> _DATASET EXTRACT_:
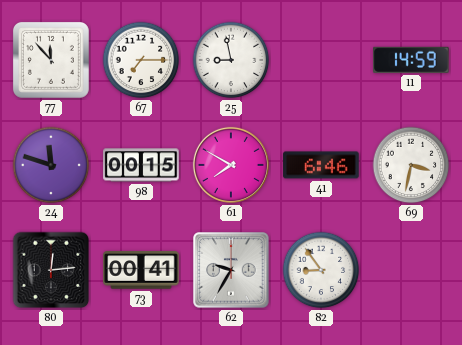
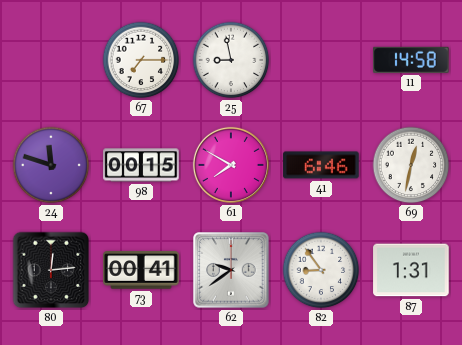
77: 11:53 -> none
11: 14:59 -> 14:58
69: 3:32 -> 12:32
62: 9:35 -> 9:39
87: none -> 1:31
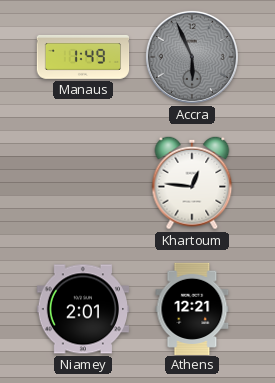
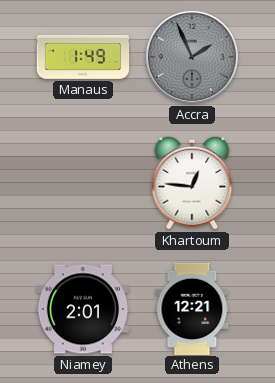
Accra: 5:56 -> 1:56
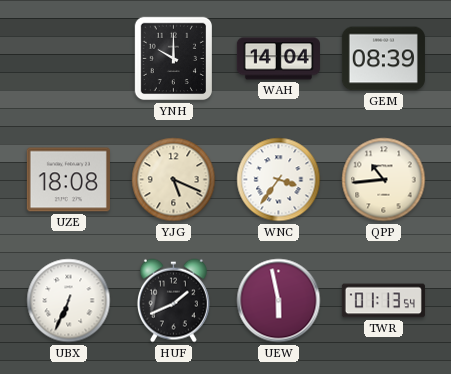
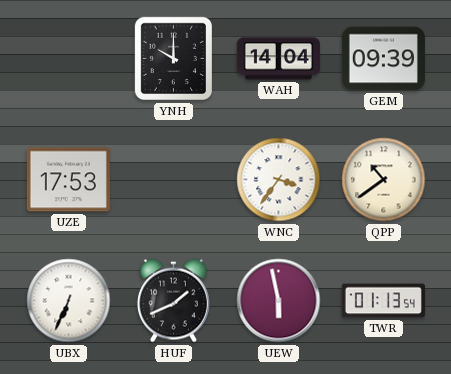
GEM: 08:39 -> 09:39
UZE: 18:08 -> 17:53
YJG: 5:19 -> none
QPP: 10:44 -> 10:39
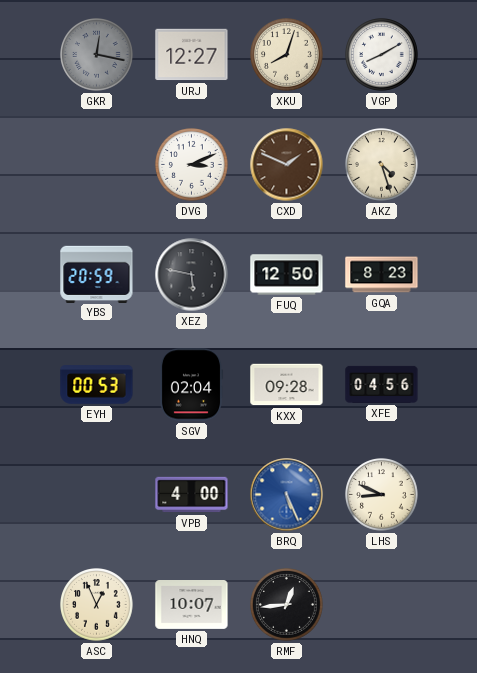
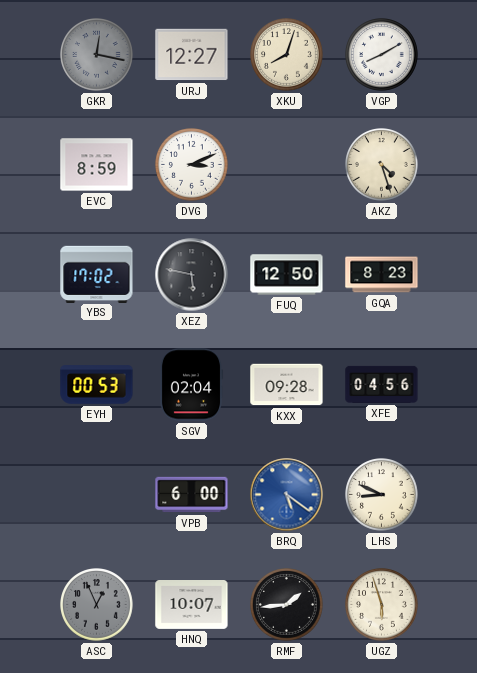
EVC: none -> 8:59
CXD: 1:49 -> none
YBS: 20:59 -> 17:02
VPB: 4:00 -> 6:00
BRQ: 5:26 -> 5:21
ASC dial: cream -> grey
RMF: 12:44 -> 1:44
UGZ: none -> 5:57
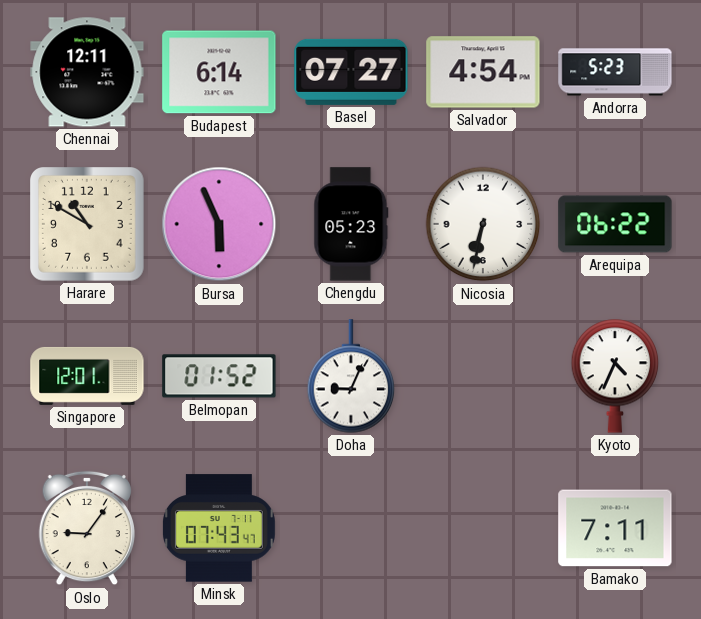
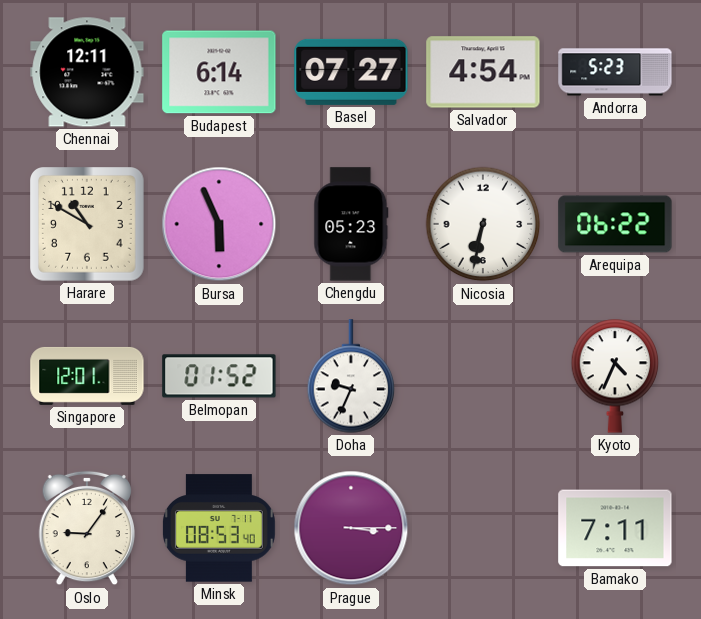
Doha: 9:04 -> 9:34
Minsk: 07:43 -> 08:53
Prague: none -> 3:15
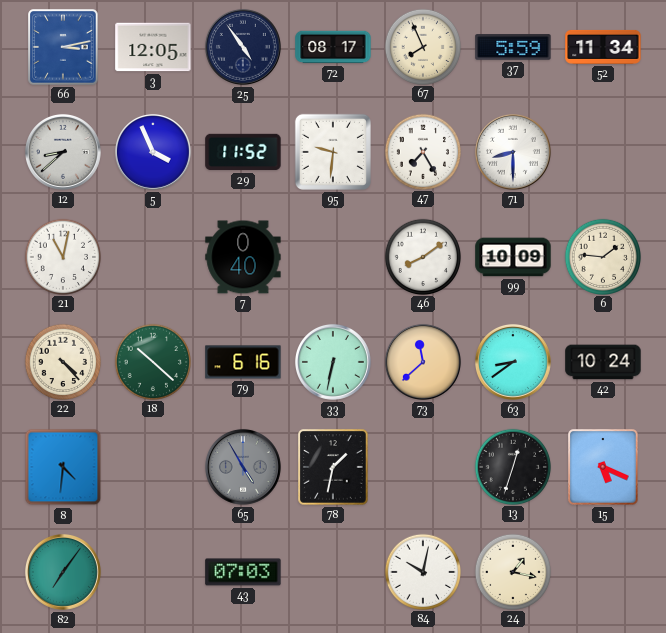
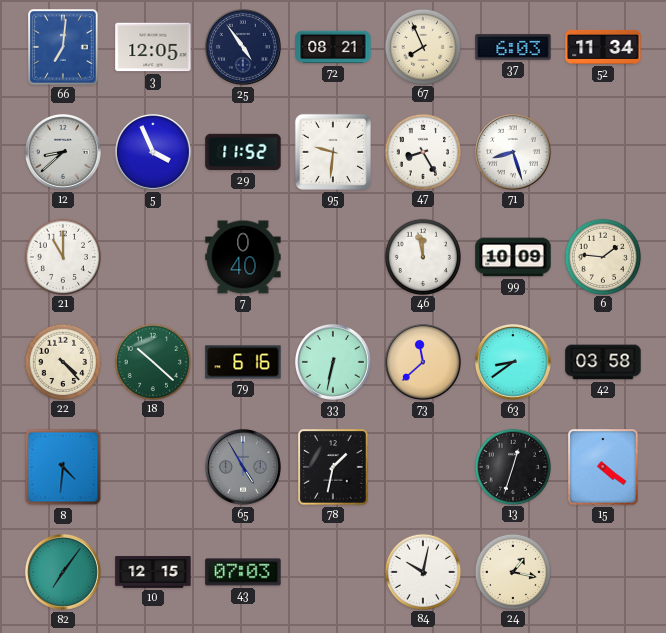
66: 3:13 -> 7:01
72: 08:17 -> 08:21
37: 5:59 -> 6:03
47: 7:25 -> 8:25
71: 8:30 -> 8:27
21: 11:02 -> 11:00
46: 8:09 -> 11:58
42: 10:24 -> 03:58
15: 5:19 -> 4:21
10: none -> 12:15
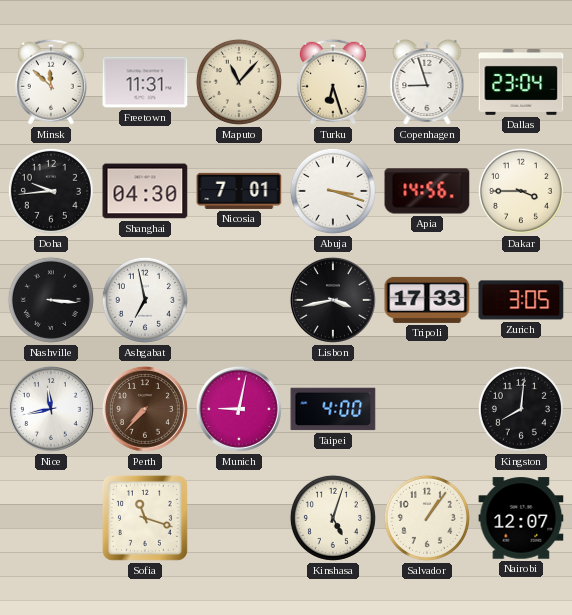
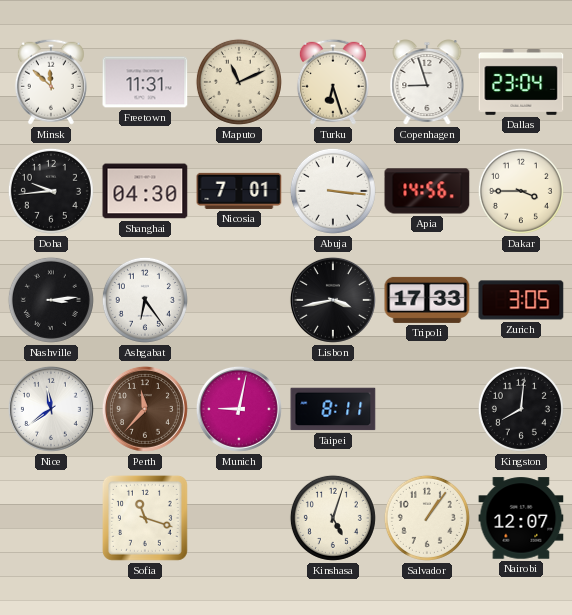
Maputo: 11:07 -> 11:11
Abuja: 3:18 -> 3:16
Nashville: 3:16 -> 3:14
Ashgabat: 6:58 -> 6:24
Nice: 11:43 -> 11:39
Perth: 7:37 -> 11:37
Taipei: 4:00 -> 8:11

> _THE PROBLEM_: Rewrite everything in the material from the line containing "Doha: 9:04 -> 9:34" down to the line containing "10: none -> 12:15", both included, as a numbered list. Leave out blank lines and the pictures.

> _RESPONSE_:
1. Doha: 9:04 -> 9:34
2. Minsk: 07:43 -> 08:53
3. Prague: none -> 3:15
4. 66: 3:13 -> 7:01
5. 72: 08:17 -> 08:21
6. 37: 5:59 -> 6:03
7. 47: 7:25 -> 8:25
8. 71: 8:30 -> 8:27
9. 21: 11:02 -> 11:00
10. 46: 8:09 -> 11:58
11. 42: 10:24 -> 03:58
12. 15: 5:19 -> 4:21
13. 10: none -> 12:15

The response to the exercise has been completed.